# [Written task]
In the lines below, change "wooden cutting board" to "bamboo cutting board" and leave the rest untouched.
○ ○ ○ ○
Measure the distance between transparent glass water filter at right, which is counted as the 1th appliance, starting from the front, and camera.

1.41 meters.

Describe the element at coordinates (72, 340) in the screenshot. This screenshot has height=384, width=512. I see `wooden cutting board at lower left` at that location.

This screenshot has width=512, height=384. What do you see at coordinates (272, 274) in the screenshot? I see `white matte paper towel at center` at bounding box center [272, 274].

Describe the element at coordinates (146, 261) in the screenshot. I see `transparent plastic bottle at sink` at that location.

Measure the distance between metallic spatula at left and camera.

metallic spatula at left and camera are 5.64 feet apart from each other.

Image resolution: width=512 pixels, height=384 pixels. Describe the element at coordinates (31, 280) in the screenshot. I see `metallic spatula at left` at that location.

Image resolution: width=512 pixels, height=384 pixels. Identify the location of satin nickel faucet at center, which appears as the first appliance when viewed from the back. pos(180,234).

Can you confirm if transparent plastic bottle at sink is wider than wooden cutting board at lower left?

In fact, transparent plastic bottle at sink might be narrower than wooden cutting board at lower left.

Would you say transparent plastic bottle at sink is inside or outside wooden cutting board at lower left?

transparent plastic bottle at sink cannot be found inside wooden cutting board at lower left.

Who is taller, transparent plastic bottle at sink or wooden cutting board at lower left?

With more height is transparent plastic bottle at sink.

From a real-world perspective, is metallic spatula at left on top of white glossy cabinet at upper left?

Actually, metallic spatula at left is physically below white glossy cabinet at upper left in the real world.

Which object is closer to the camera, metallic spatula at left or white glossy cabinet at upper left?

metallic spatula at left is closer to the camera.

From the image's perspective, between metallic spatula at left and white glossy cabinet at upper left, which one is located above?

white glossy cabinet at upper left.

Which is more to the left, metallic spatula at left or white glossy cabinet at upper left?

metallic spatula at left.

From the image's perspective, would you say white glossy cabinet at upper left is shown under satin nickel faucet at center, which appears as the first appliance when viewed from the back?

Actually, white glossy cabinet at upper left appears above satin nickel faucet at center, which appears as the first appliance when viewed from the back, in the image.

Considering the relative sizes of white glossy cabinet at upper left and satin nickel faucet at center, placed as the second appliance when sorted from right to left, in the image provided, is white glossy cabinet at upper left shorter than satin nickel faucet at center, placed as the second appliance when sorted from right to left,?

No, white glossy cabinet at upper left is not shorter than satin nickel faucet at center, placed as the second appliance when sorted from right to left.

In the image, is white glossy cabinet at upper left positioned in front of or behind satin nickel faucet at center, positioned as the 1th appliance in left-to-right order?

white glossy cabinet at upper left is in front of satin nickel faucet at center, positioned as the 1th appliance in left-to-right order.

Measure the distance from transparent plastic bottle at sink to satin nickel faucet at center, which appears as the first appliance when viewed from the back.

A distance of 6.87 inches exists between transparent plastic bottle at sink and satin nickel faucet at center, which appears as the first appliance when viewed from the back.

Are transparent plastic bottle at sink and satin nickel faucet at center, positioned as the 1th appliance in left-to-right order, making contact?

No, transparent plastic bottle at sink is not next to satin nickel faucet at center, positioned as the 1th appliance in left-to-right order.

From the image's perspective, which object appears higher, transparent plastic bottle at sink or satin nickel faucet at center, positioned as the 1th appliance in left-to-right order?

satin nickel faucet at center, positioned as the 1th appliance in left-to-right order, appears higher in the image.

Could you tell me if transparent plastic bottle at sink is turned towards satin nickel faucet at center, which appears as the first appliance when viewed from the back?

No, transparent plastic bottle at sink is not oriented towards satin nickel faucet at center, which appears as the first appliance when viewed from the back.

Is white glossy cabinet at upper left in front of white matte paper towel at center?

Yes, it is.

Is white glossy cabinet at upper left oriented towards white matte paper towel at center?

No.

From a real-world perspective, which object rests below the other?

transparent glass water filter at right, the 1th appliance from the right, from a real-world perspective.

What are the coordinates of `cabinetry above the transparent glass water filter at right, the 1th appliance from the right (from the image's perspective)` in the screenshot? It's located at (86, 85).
○ ○ ○ ○
# [Answer to this exercise]
Measure the distance between transparent glass water filter at right, which is counted as the 1th appliance, starting from the front, and camera.

1.41 meters.

Describe the element at coordinates (72, 340) in the screenshot. This screenshot has height=384, width=512. I see `bamboo cutting board at lower left` at that location.

This screenshot has width=512, height=384. What do you see at coordinates (272, 274) in the screenshot? I see `white matte paper towel at center` at bounding box center [272, 274].

Describe the element at coordinates (146, 261) in the screenshot. I see `transparent plastic bottle at sink` at that location.

Measure the distance between metallic spatula at left and camera.

metallic spatula at left and camera are 5.64 feet apart from each other.

Image resolution: width=512 pixels, height=384 pixels. Describe the element at coordinates (31, 280) in the screenshot. I see `metallic spatula at left` at that location.

Image resolution: width=512 pixels, height=384 pixels. Identify the location of satin nickel faucet at center, which appears as the first appliance when viewed from the back. pos(180,234).

Can you confirm if transparent plastic bottle at sink is wider than bamboo cutting board at lower left?

In fact, transparent plastic bottle at sink might be narrower than bamboo cutting board at lower left.

Would you say transparent plastic bottle at sink is inside or outside bamboo cutting board at lower left?

transparent plastic bottle at sink cannot be found inside bamboo cutting board at lower left.

Who is taller, transparent plastic bottle at sink or bamboo cutting board at lower left?

With more height is transparent plastic bottle at sink.

From a real-world perspective, is metallic spatula at left on top of white glossy cabinet at upper left?

Actually, metallic spatula at left is physically below white glossy cabinet at upper left in the real world.

Which object is closer to the camera, metallic spatula at left or white glossy cabinet at upper left?

metallic spatula at left is closer to the camera.

From the image's perspective, between metallic spatula at left and white glossy cabinet at upper left, which one is located above?

white glossy cabinet at upper left.

Which is more to the left, metallic spatula at left or white glossy cabinet at upper left?

metallic spatula at left.

From the image's perspective, would you say white glossy cabinet at upper left is shown under satin nickel faucet at center, which appears as the first appliance when viewed from the back?

Actually, white glossy cabinet at upper left appears above satin nickel faucet at center, which appears as the first appliance when viewed from the back, in the image.

Considering the relative sizes of white glossy cabinet at upper left and satin nickel faucet at center, placed as the second appliance when sorted from right to left, in the image provided, is white glossy cabinet at upper left shorter than satin nickel faucet at center, placed as the second appliance when sorted from right to left,?

No, white glossy cabinet at upper left is not shorter than satin nickel faucet at center, placed as the second appliance when sorted from right to left.

In the image, is white glossy cabinet at upper left positioned in front of or behind satin nickel faucet at center, positioned as the 1th appliance in left-to-right order?

white glossy cabinet at upper left is in front of satin nickel faucet at center, positioned as the 1th appliance in left-to-right order.

Measure the distance from transparent plastic bottle at sink to satin nickel faucet at center, which appears as the first appliance when viewed from the back.

A distance of 6.87 inches exists between transparent plastic bottle at sink and satin nickel faucet at center, which appears as the first appliance when viewed from the back.

Are transparent plastic bottle at sink and satin nickel faucet at center, positioned as the 1th appliance in left-to-right order, making contact?

No, transparent plastic bottle at sink is not next to satin nickel faucet at center, positioned as the 1th appliance in left-to-right order.

From the image's perspective, which object appears higher, transparent plastic bottle at sink or satin nickel faucet at center, positioned as the 1th appliance in left-to-right order?

satin nickel faucet at center, positioned as the 1th appliance in left-to-right order, appears higher in the image.

Could you tell me if transparent plastic bottle at sink is turned towards satin nickel faucet at center, which appears as the first appliance when viewed from the back?

No, transparent plastic bottle at sink is not oriented towards satin nickel faucet at center, which appears as the first appliance when viewed from the back.

Is white glossy cabinet at upper left in front of white matte paper towel at center?

Yes, it is.

Is white glossy cabinet at upper left oriented towards white matte paper towel at center?

No.

From a real-world perspective, which object rests below the other?

transparent glass water filter at right, the 1th appliance from the right, from a real-world perspective.

What are the coordinates of `cabinetry above the transparent glass water filter at right, the 1th appliance from the right (from the image's perspective)` in the screenshot? It's located at (86, 85).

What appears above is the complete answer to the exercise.